◆ What the exercise asks: Can you copy every line of the records below word for word, leaving out the pictures?
━━━ Entries shown ━━━
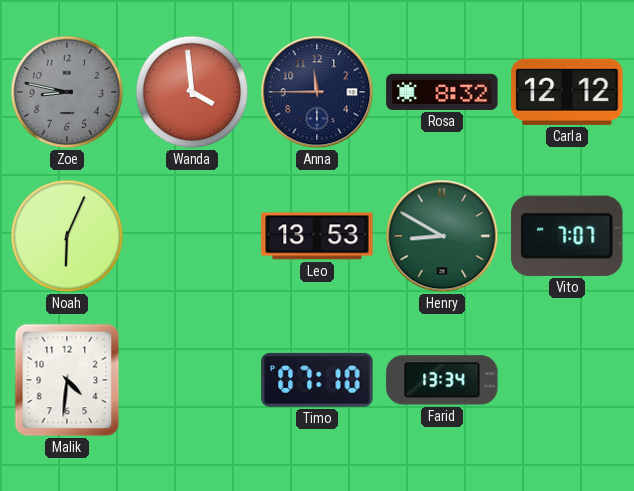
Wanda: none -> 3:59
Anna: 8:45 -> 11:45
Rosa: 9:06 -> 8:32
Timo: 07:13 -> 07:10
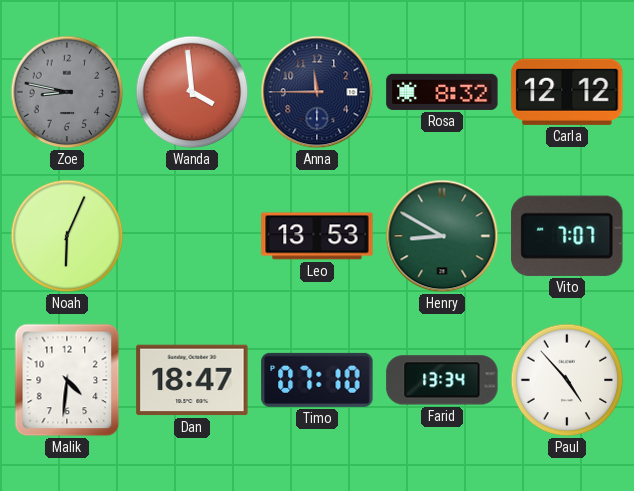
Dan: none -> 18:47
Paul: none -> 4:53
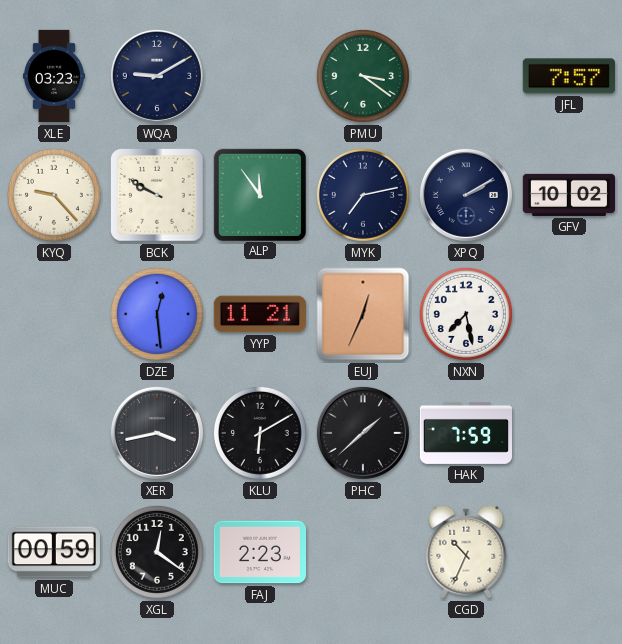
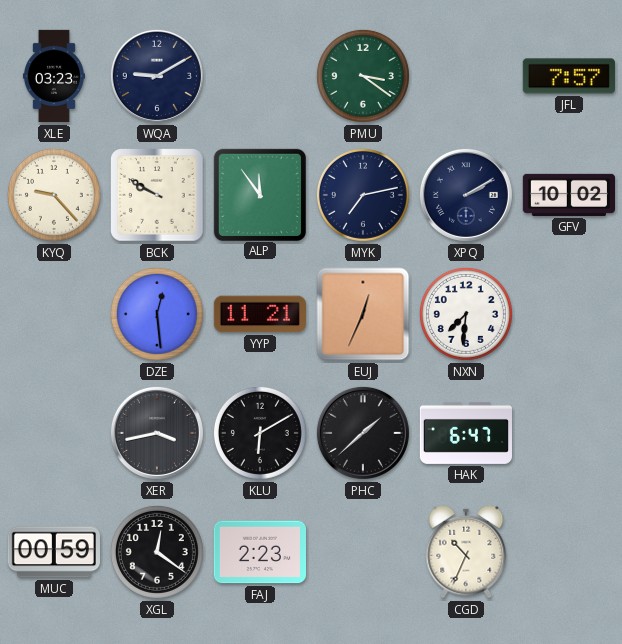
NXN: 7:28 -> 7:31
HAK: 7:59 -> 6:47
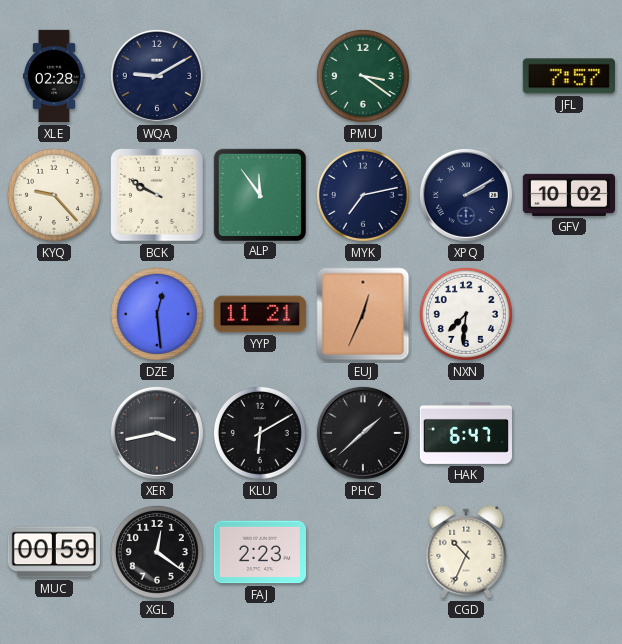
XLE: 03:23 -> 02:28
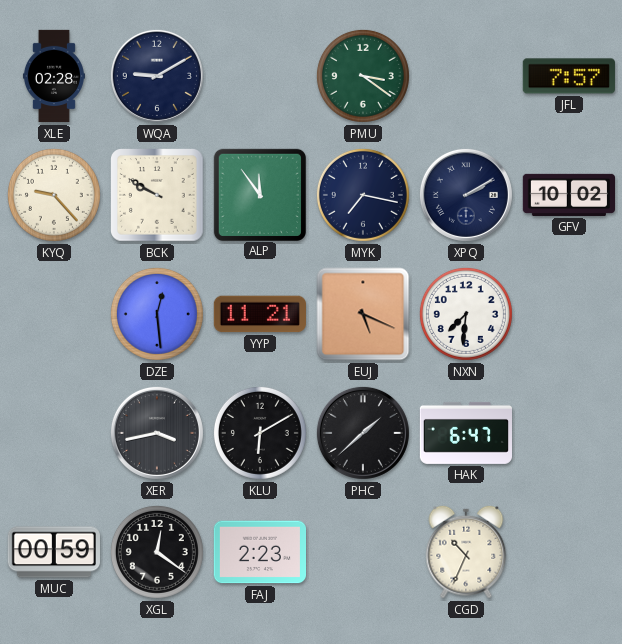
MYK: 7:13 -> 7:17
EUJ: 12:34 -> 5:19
━━━
◆ Answer:
Wanda: none -> 3:59
Anna: 8:45 -> 11:45
Rosa: 9:06 -> 8:32
Timo: 07:13 -> 07:10
Dan: none -> 18:47
Paul: none -> 4:53
NXN: 7:28 -> 7:31
HAK: 7:59 -> 6:47
XLE: 03:23 -> 02:28
MYK: 7:13 -> 7:17
EUJ: 12:34 -> 5:19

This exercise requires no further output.